- **What needs to be done**: Set down, exactly as written, the line containing "red brick G5:H6" and all the lines that follow it to the end of the entries below, omitting every picture.

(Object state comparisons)
------

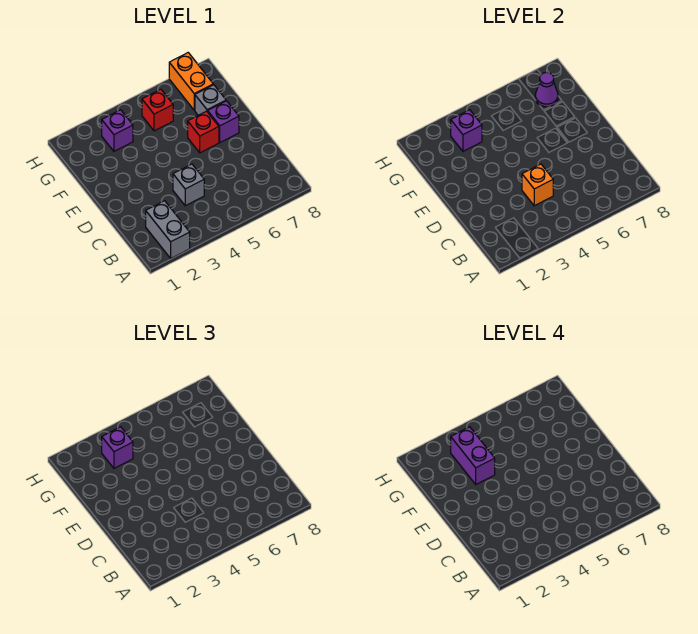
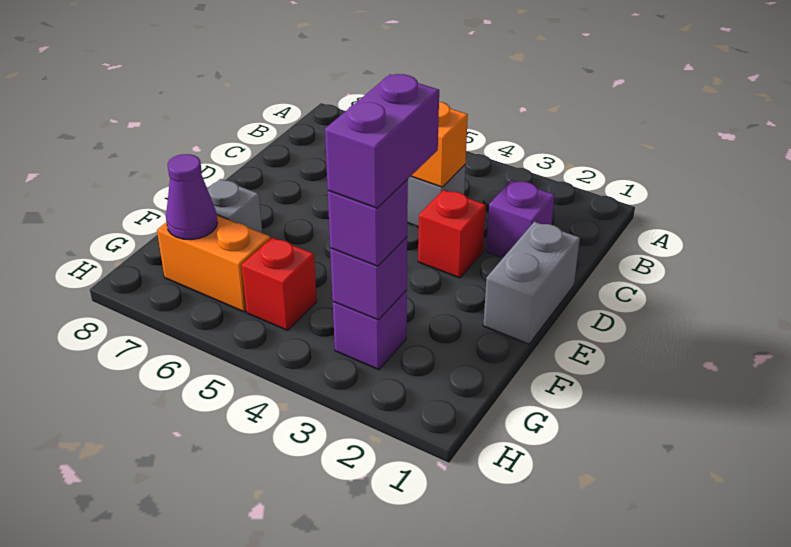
grey brick A2:B2 level 1 -> grey brick D1:E1 level 1
red brick E6 level 1 -> red brick D3 level 1
purple brick E7 level 1 -> purple brick C2 level 1
orange brick G7:H7 level 1 -> orange brick G6:G7 level 1

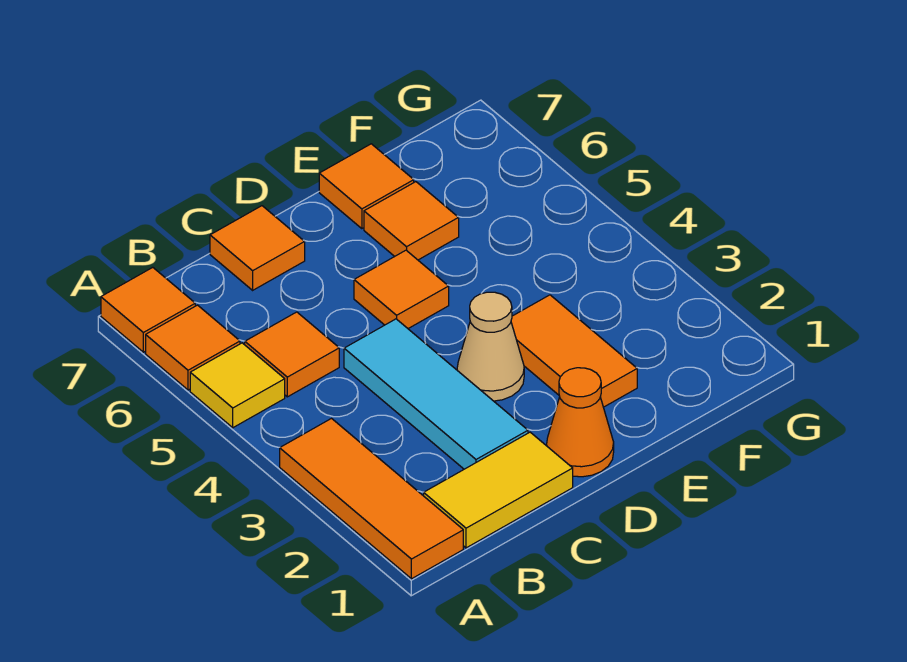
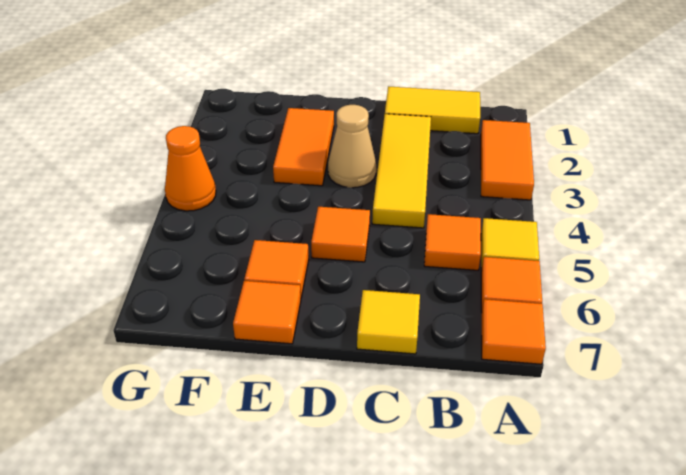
orange tile A1:A3 level 1 -> orange tile A2:A3 level 1
cyan tile C2:C4 level 1 -> yellow tile C2:C4 level 1
orange tile C7 level 1 -> yellow tile C7 level 1
orange cone D1 level 1 -> orange cone G4 level 1

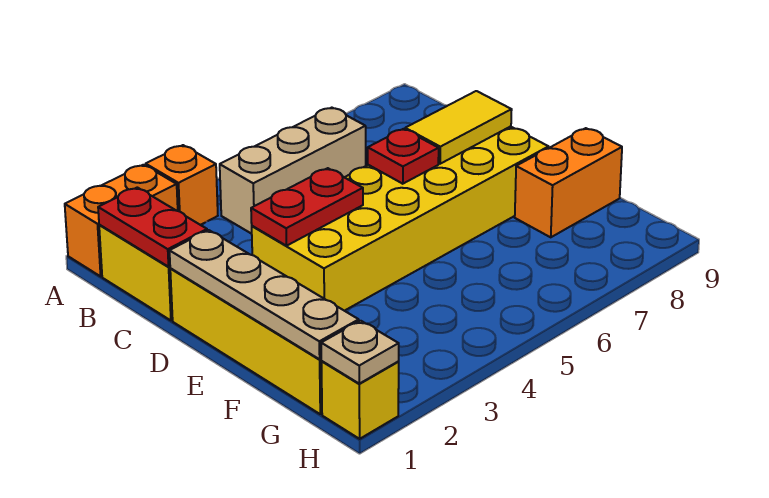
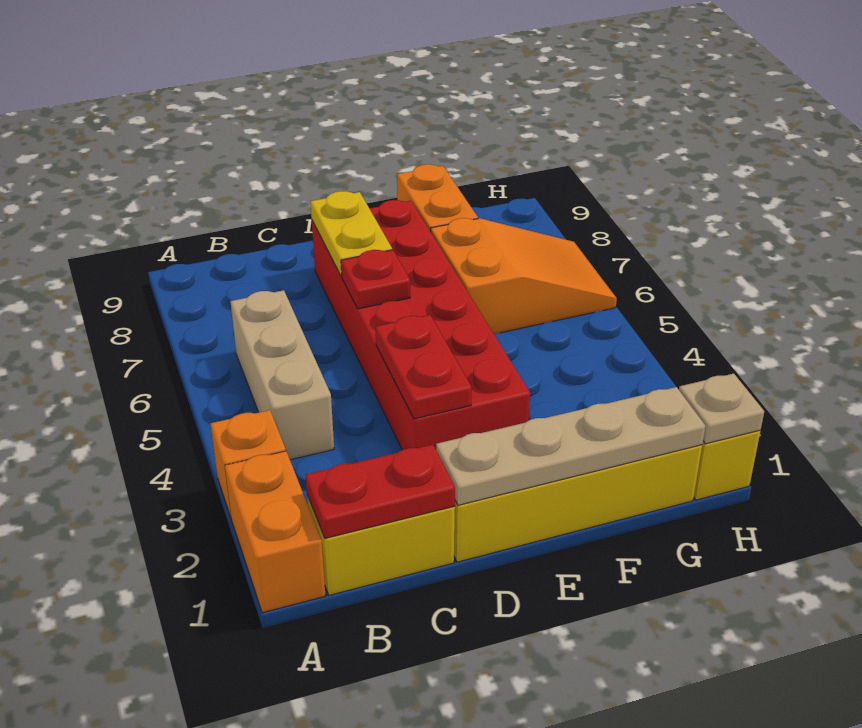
yellow brick D3:E8 level 1 -> red brick D3:E8 level 1
yellow tile D7:D8 level 2 -> yellow plate D7:D8 level 2
none -> orange slope F6:H7 level 1 top F

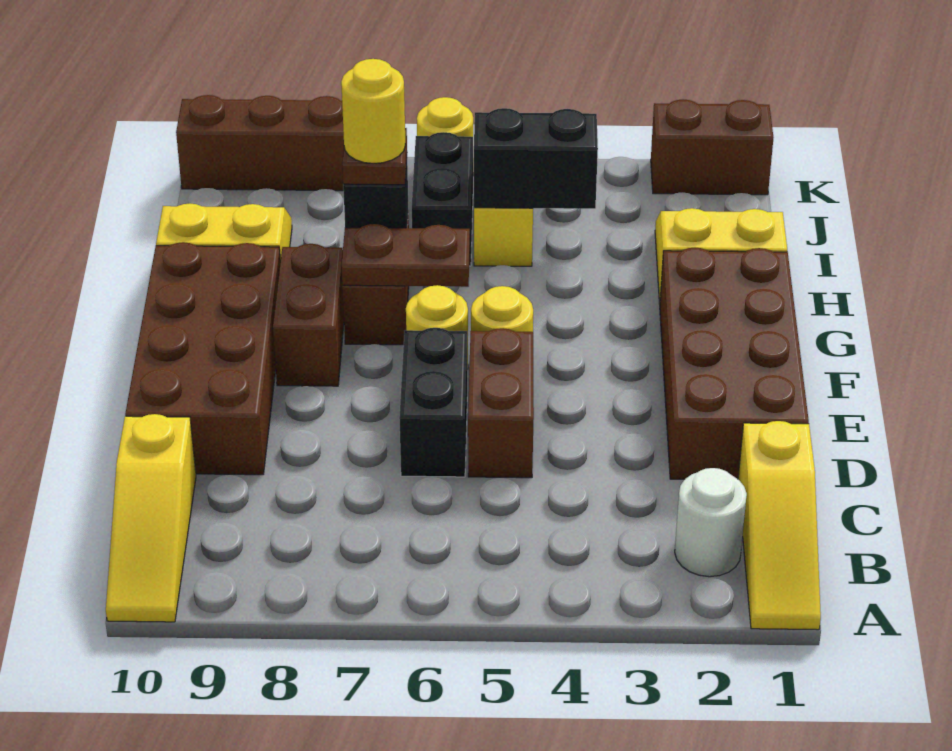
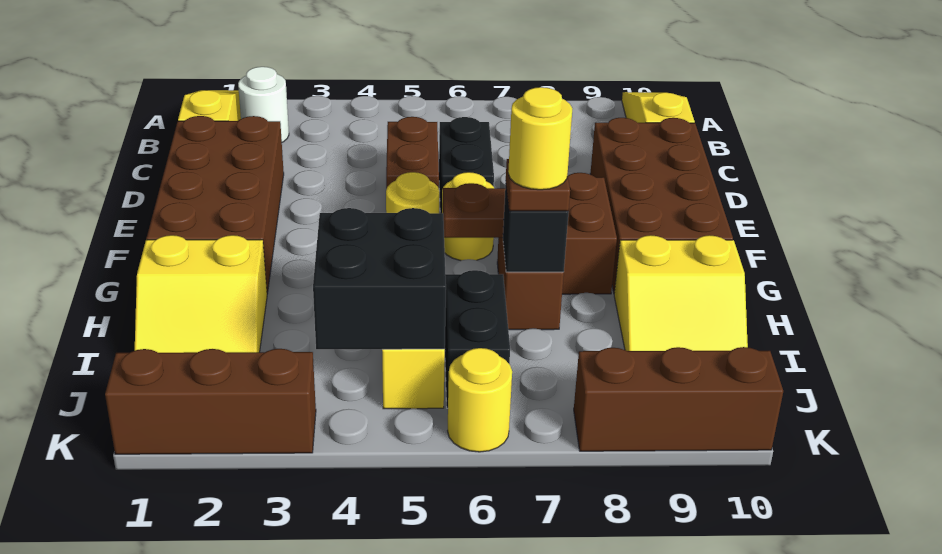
black brick I4:I5 level 2 -> black brick I4:J5 level 2
brown brick K1:K2 level 1 -> brown brick K1:K3 level 1

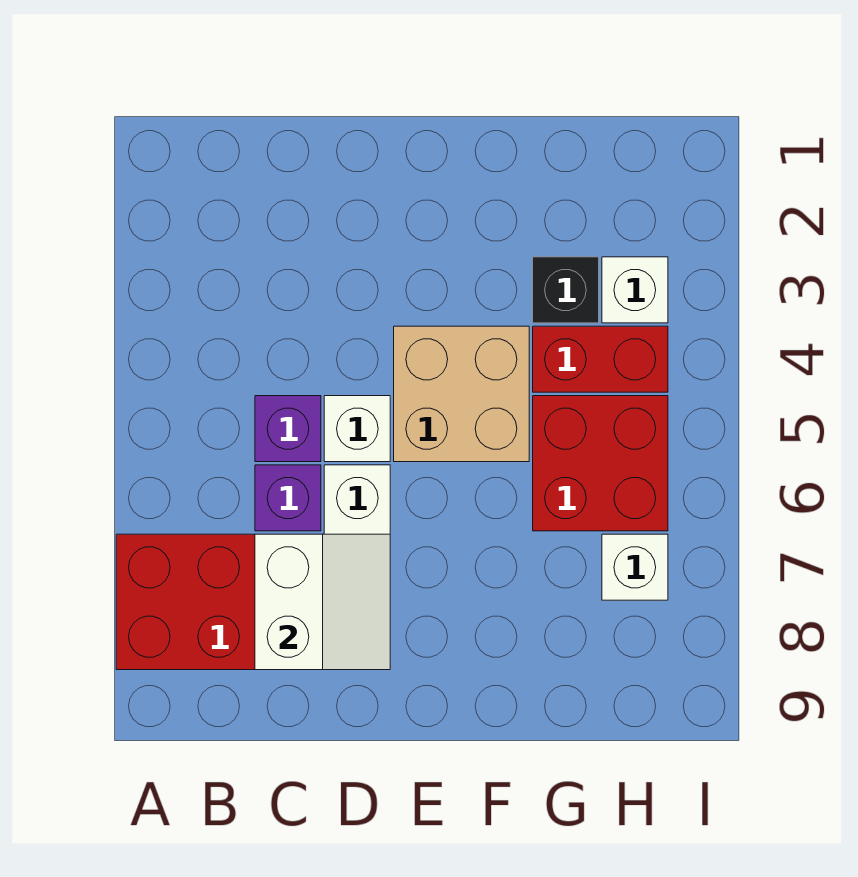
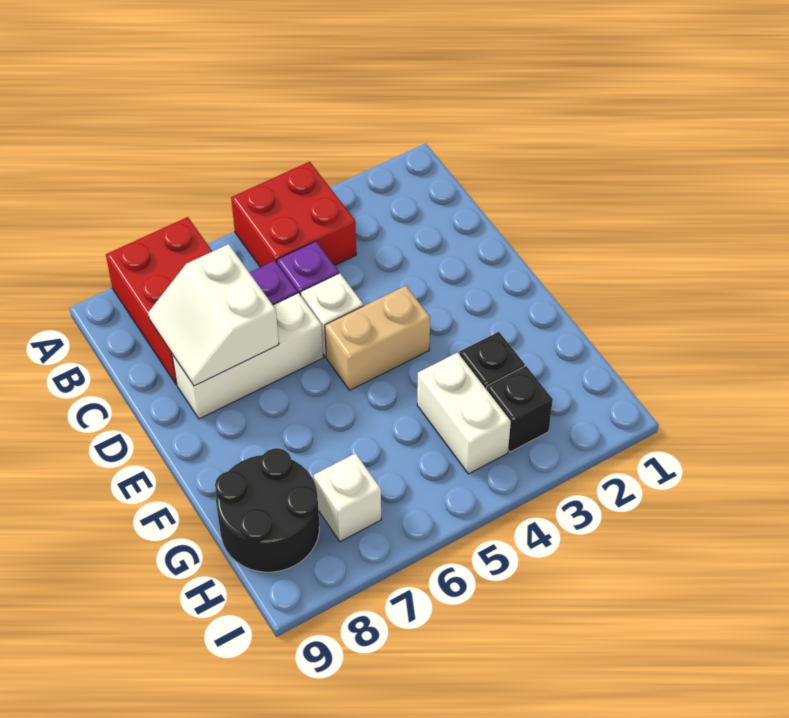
white slope C7:D8 level 2 top C -> white slope C7:D8 level 2 top 7
tan brick E4:F5 level 1 -> tan brick E4:E5 level 1
red brick G4:H4 level 1 -> white brick G4:H4 level 1
red brick G5:H6 level 1 -> red brick A4:B5 level 1
none -> black round brick G8:H9 level 1
white brick H3 level 1 -> black brick H3 level 1

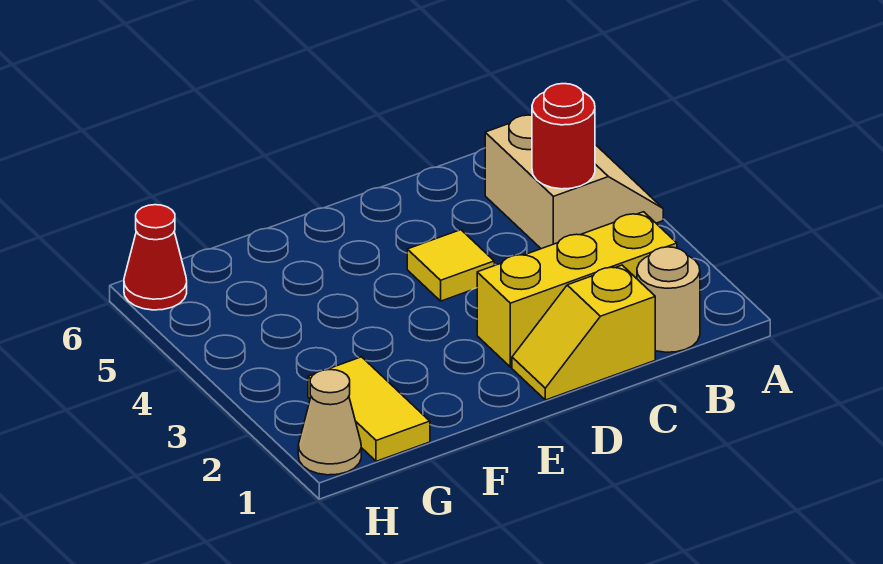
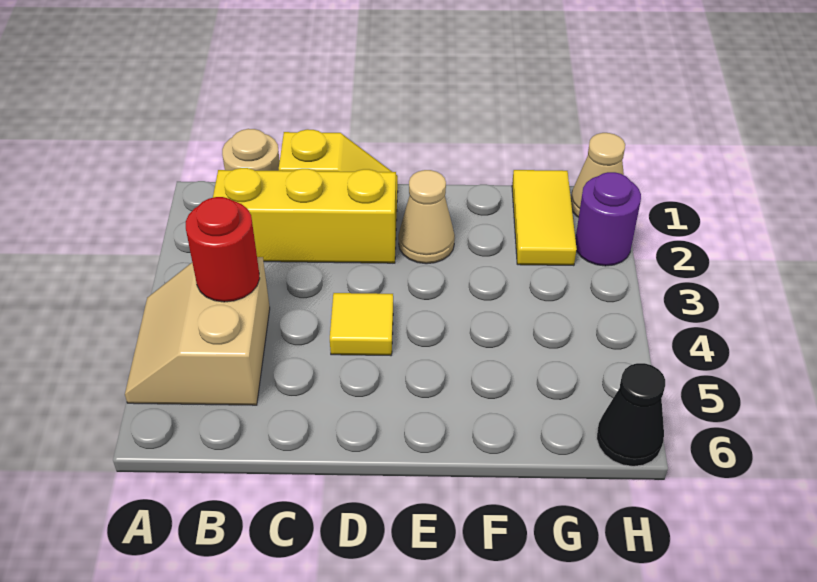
none -> tan cone E2 level 1
none -> purple round brick H2 level 1
red cone H6 level 1 -> black cone H6 level 1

------

- **Solution**:
red brick G5:H6 level 1 -> red brick A4:B5 level 1
none -> black round brick G8:H9 level 1
white brick H3 level 1 -> black brick H3 level 1

none -> tan cone E2 level 1
none -> purple round brick H2 level 1
red cone H6 level 1 -> black cone H6 level 1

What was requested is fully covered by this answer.